_Exercise instructions_.
Please count the lines in the records below that contain the string "kern" with matching case, and reply with only the number.

_Extracted entries_.
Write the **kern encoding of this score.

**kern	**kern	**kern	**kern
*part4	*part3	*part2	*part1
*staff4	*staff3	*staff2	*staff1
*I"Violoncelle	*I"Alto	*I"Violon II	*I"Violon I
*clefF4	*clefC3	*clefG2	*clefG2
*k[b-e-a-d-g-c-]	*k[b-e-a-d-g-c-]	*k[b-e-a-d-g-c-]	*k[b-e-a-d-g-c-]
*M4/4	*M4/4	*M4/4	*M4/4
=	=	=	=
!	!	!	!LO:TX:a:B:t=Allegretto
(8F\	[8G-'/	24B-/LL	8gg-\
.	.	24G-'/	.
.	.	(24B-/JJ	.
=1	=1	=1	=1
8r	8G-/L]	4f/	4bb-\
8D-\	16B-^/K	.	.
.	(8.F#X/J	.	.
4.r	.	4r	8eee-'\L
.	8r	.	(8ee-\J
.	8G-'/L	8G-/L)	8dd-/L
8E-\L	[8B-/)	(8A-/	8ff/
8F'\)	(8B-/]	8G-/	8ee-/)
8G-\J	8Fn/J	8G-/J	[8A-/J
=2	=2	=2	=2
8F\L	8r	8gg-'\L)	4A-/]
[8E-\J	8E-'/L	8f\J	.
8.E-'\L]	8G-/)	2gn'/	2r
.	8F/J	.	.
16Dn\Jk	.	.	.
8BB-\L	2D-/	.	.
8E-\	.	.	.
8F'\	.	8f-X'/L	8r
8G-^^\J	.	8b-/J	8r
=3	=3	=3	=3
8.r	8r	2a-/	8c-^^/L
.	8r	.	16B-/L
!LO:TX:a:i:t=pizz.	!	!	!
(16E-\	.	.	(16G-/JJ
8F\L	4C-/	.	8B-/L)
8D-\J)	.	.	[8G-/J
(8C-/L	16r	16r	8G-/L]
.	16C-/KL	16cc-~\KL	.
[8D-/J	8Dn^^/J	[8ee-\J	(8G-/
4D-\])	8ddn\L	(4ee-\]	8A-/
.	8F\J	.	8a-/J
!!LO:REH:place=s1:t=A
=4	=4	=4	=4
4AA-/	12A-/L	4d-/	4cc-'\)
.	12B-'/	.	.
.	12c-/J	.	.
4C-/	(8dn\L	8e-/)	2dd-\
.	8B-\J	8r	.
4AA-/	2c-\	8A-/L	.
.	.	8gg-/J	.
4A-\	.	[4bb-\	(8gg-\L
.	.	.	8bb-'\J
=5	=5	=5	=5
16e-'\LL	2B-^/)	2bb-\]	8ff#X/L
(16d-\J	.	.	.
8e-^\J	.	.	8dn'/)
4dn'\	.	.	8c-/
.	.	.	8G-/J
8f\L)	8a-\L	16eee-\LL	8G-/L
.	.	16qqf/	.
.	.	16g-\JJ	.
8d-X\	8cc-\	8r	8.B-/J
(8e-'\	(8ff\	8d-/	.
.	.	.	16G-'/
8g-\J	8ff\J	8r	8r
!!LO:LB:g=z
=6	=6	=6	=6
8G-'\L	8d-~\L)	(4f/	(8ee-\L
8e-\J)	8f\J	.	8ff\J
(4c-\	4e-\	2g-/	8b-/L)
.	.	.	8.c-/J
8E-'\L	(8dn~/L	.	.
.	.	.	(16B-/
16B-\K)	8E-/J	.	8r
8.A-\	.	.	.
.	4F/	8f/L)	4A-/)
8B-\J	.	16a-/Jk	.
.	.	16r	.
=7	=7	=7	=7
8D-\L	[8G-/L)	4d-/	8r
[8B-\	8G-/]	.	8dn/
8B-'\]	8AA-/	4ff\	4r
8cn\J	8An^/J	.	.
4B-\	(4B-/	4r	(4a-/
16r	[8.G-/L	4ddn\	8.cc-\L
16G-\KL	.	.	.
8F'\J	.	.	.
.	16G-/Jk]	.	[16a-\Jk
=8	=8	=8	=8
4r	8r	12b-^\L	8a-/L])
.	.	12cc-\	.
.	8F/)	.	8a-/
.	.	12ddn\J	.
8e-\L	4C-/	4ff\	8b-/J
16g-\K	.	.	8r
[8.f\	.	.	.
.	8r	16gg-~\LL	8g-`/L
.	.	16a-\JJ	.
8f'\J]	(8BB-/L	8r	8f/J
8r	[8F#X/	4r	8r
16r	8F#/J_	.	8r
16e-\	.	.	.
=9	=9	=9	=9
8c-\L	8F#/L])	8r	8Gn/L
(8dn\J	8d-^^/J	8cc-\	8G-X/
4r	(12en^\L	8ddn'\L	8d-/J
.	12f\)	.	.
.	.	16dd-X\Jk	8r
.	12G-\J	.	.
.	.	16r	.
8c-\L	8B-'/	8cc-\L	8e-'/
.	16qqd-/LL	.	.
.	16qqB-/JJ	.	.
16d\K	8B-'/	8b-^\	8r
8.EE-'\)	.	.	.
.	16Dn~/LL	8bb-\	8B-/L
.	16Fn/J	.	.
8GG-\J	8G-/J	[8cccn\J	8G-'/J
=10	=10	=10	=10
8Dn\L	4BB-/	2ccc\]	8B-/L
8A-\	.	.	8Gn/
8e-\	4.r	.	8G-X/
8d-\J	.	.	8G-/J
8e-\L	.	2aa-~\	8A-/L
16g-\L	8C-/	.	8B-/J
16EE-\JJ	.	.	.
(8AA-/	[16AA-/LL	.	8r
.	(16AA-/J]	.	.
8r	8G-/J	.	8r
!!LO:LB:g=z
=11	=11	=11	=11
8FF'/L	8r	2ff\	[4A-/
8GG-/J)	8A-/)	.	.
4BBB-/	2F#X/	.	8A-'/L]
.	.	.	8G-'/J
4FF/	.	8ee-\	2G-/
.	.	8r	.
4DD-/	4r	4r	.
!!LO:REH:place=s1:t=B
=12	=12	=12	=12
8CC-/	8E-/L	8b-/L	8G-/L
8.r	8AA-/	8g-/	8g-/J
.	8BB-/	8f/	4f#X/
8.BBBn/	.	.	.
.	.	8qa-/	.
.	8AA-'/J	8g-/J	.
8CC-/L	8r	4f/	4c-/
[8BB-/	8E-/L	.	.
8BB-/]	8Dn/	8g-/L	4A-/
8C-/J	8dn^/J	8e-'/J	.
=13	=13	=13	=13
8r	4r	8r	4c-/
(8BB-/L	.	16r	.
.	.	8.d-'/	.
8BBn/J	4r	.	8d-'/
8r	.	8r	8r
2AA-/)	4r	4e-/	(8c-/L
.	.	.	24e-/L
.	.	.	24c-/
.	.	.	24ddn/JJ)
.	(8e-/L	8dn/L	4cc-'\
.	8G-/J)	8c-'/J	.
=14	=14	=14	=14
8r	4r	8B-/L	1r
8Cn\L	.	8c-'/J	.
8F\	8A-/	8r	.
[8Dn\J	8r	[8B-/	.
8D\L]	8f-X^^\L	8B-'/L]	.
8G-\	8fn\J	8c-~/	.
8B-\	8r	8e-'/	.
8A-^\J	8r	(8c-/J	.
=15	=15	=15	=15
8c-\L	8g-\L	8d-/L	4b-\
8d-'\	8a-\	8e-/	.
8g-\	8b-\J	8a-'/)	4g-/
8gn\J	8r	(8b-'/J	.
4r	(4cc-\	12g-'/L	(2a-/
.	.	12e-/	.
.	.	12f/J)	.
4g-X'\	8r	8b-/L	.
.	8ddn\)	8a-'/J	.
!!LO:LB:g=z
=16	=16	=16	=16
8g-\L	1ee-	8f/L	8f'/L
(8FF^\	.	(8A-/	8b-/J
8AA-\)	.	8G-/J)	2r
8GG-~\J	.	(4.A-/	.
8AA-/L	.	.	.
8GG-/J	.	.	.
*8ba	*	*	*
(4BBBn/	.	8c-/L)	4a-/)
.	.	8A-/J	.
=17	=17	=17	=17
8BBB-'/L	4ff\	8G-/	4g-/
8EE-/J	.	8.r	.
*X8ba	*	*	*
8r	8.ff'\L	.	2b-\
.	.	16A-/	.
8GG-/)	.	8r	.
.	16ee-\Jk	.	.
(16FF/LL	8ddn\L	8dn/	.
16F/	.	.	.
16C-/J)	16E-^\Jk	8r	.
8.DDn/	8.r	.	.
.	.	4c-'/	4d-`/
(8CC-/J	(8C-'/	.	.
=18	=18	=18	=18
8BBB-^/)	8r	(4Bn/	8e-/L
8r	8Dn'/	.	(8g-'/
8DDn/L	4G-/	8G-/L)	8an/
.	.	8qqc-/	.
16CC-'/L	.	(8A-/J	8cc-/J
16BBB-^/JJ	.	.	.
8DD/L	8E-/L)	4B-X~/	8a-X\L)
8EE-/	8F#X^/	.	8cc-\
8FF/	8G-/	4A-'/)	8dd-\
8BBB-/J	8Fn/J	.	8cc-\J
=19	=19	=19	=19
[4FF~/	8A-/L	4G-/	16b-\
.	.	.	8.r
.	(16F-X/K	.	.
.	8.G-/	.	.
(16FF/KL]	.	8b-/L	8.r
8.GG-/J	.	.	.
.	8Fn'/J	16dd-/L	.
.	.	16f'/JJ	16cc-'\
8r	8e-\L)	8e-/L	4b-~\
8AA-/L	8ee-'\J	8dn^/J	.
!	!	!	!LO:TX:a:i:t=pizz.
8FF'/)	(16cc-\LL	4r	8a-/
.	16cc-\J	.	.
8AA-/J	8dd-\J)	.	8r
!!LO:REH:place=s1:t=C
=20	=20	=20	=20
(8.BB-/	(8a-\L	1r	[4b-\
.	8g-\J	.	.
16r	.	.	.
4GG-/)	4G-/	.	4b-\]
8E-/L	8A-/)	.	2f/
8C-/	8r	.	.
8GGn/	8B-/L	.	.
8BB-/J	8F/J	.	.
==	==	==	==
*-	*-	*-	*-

_Solution to the problem_.
2